Assigned task:
Could you retype the lines below, starting at the line holding "blue round brick" and stopping at the line holding "pink plate J3:J5", inclusive? Copy them exactly and drop the images.

Material for this exercise:
****

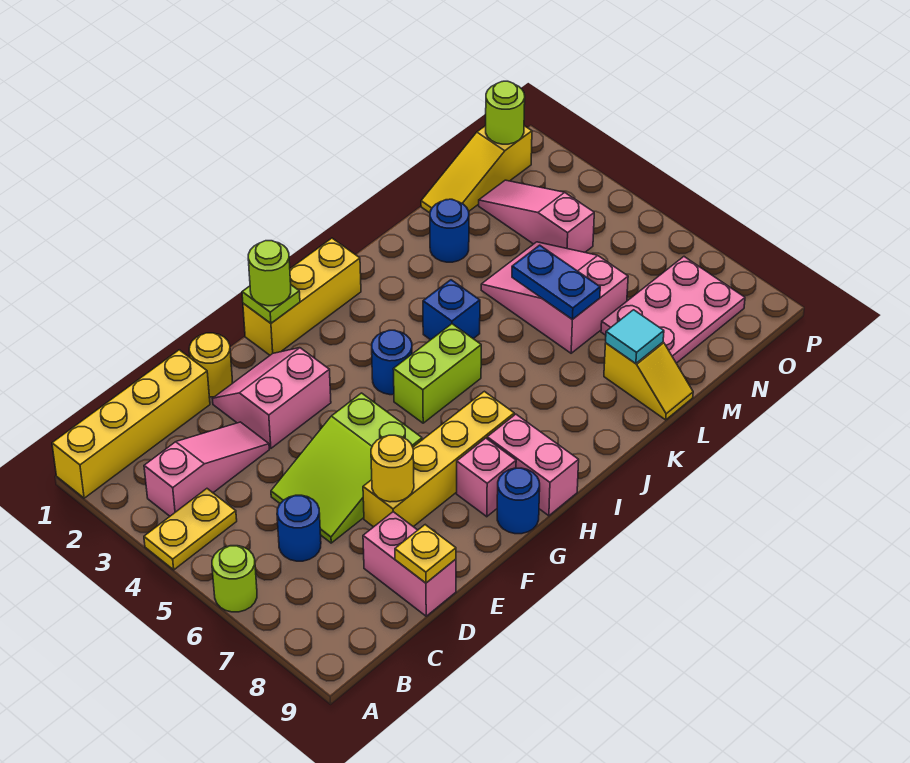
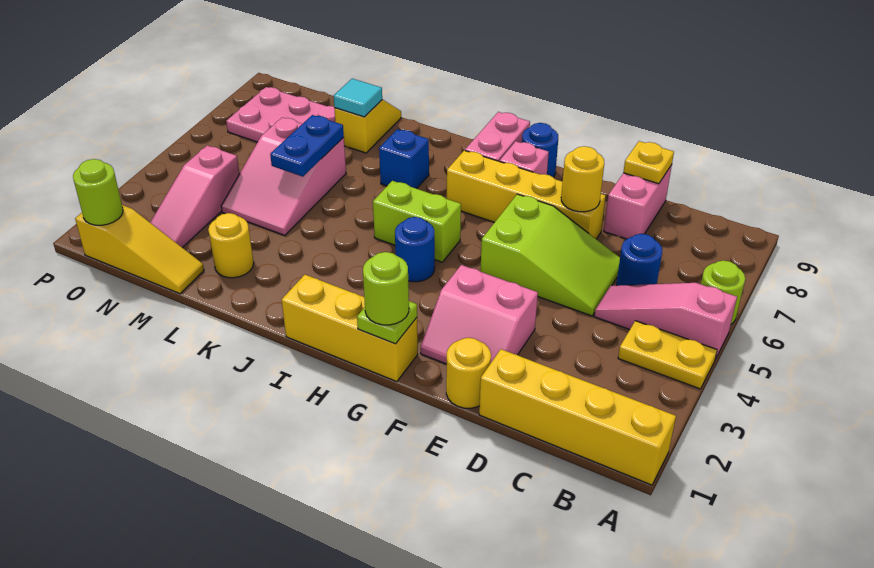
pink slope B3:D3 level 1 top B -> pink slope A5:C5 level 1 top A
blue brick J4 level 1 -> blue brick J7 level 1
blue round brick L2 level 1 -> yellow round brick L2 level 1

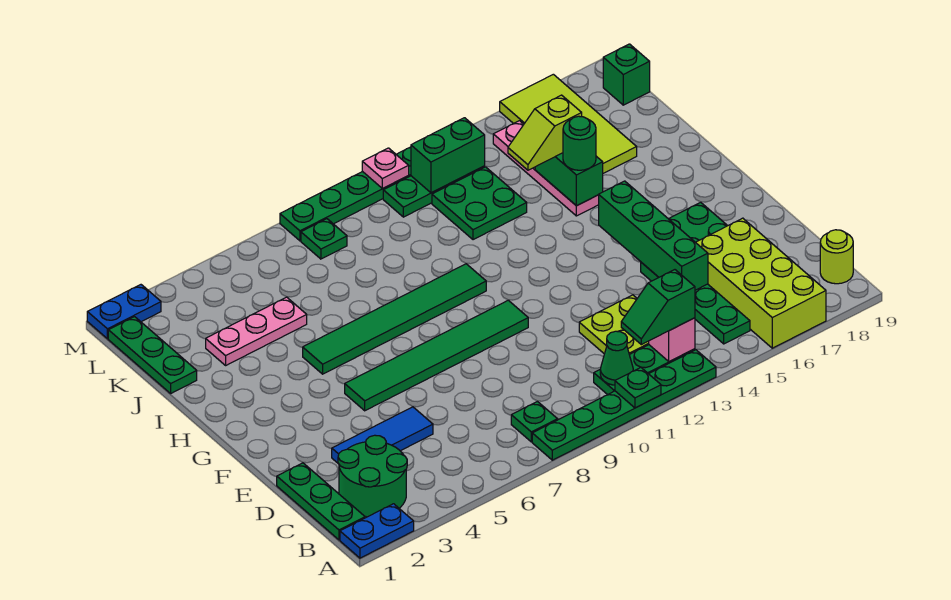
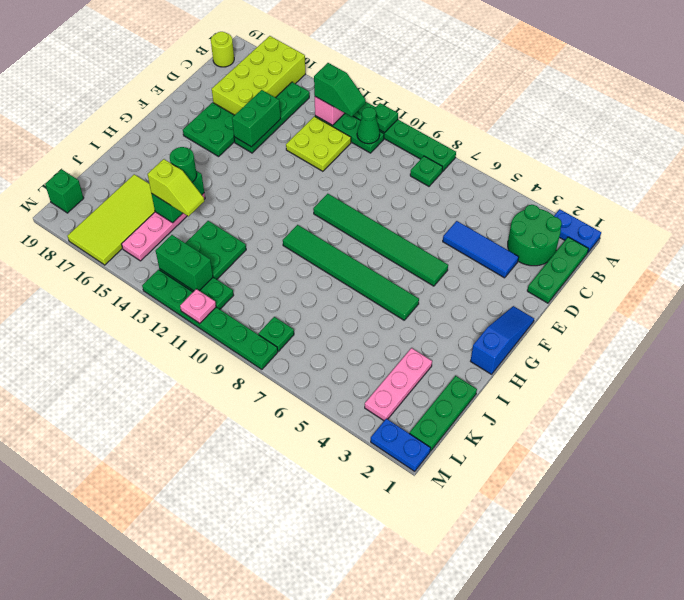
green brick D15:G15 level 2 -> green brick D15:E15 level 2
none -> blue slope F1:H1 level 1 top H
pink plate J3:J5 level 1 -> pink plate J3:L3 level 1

****

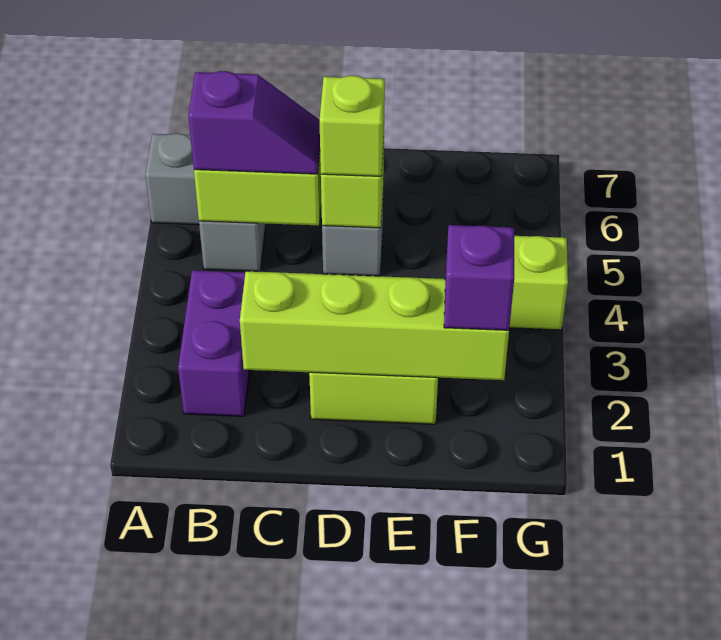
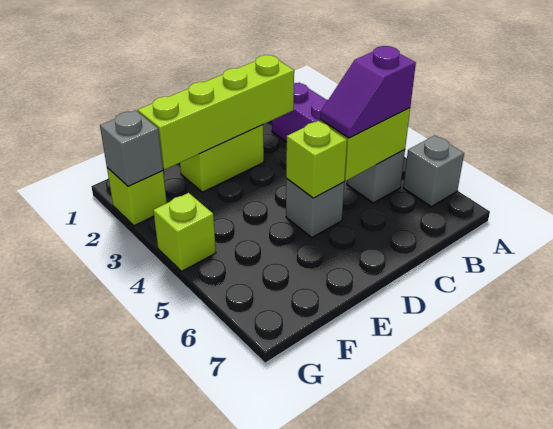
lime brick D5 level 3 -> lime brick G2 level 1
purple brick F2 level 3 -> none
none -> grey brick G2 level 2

****

Written solution:
blue round brick L2 level 1 -> yellow round brick L2 level 1

green brick D15:G15 level 2 -> green brick D15:E15 level 2
none -> blue slope F1:H1 level 1 top H
pink plate J3:J5 level 1 -> pink plate J3:L3 level 1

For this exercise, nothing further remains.